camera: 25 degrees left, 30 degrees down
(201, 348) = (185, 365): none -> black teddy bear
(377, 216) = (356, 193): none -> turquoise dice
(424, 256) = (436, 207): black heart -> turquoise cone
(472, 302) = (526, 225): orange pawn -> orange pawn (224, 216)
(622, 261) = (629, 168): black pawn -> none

◆ ◆ ◆ ◆ ◆

What to work on:
The task requires an exact copy of all the lines above.

Result of the exercise:
camera: 25 degrees left, 30 degrees down
(201, 348) = (185, 365): none -> black teddy bear
(377, 216) = (356, 193): none -> turquoise dice
(424, 256) = (436, 207): black heart -> turquoise cone
(472, 302) = (526, 225): orange pawn -> orange pawn (224, 216)
(622, 261) = (629, 168): black pawn -> none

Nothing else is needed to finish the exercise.